**EXERCISE DESCRIPTION**
Print the data exactly as written, line for line, and leave its pictures behind.

**DATA SECTION**

◆ ◆ ◆ ◆

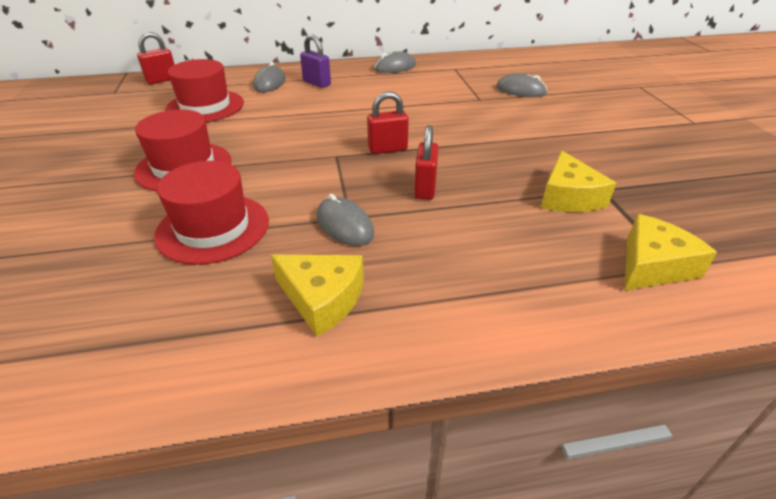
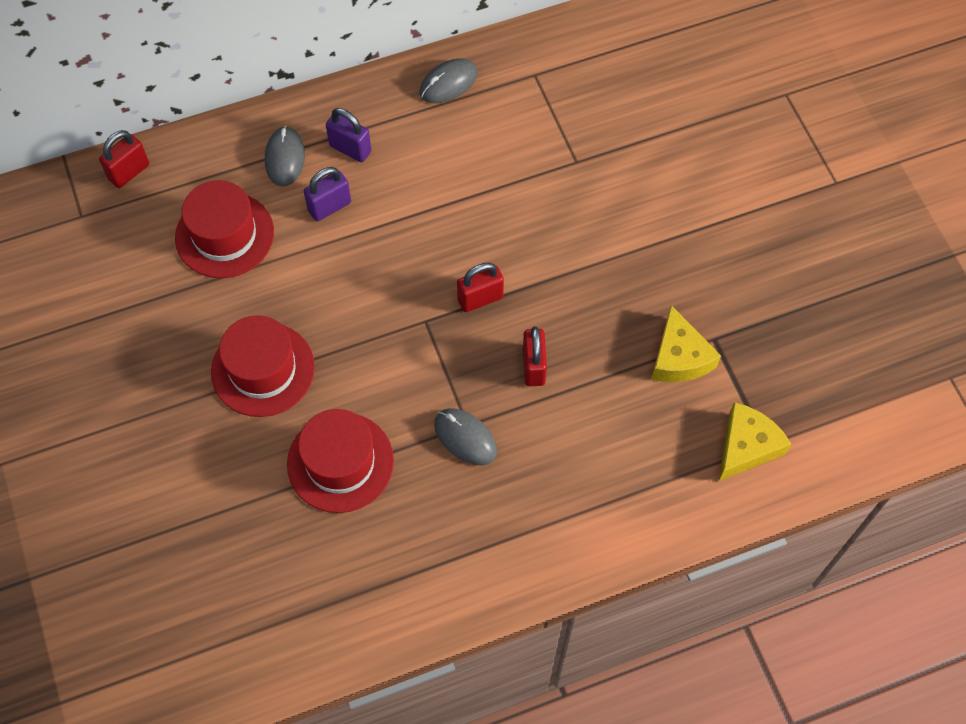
camera: 10 degrees left, 25 degrees up
(289, 102) = (329, 207): none -> purple padlock
(322, 299) = (471, 533): yellow cheese -> none
(520, 90) = (628, 129): grey mouse -> none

◆ ◆ ◆ ◆

**SOLUTION TO THIS PROBLEM**
camera: 10 degrees left, 25 degrees up
(289, 102) = (329, 207): none -> purple padlock
(322, 299) = (471, 533): yellow cheese -> none
(520, 90) = (628, 129): grey mouse -> none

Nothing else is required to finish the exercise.